[DATA EXCERPTS — start]

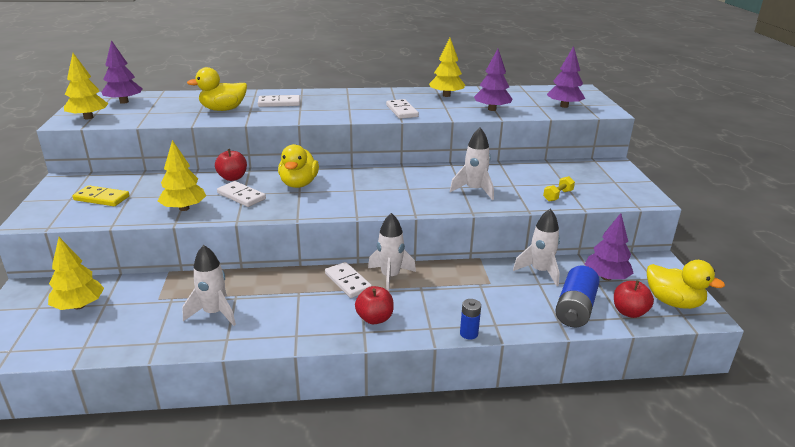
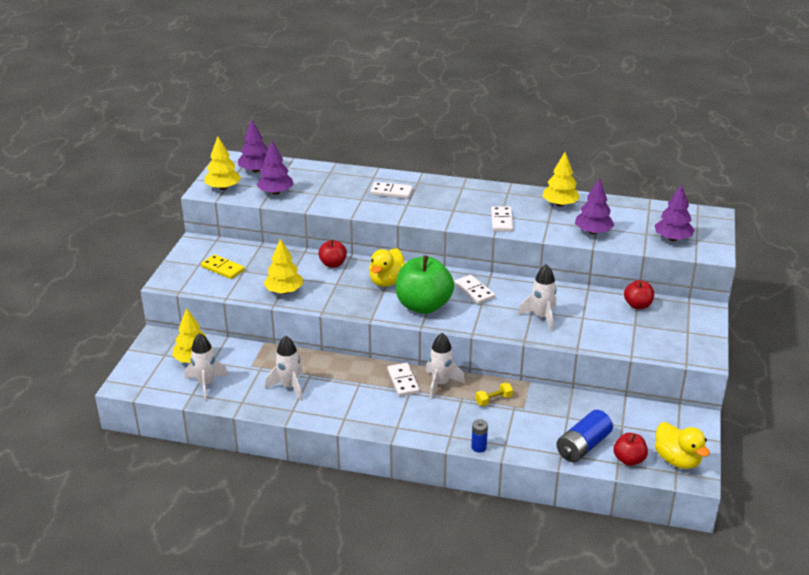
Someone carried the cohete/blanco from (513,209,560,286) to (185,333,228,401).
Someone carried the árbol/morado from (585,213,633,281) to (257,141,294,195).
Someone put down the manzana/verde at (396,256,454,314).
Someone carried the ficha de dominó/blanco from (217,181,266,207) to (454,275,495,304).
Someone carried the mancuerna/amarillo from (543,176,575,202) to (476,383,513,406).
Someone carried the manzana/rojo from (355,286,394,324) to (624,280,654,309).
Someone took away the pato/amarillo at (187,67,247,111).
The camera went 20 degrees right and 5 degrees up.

[DATA EXCERPTS — finish]

WORK TO BE COMPLETED: Retype each line above exactly and leave out any picture.

TASK SOLUTION:
Someone carried the cohete/blanco from (513,209,560,286) to (185,333,228,401).
Someone carried the árbol/morado from (585,213,633,281) to (257,141,294,195).
Someone put down the manzana/verde at (396,256,454,314).
Someone carried the ficha de dominó/blanco from (217,181,266,207) to (454,275,495,304).
Someone carried the mancuerna/amarillo from (543,176,575,202) to (476,383,513,406).
Someone carried the manzana/rojo from (355,286,394,324) to (624,280,654,309).
Someone took away the pato/amarillo at (187,67,247,111).
The camera went 20 degrees right and 5 degrees up.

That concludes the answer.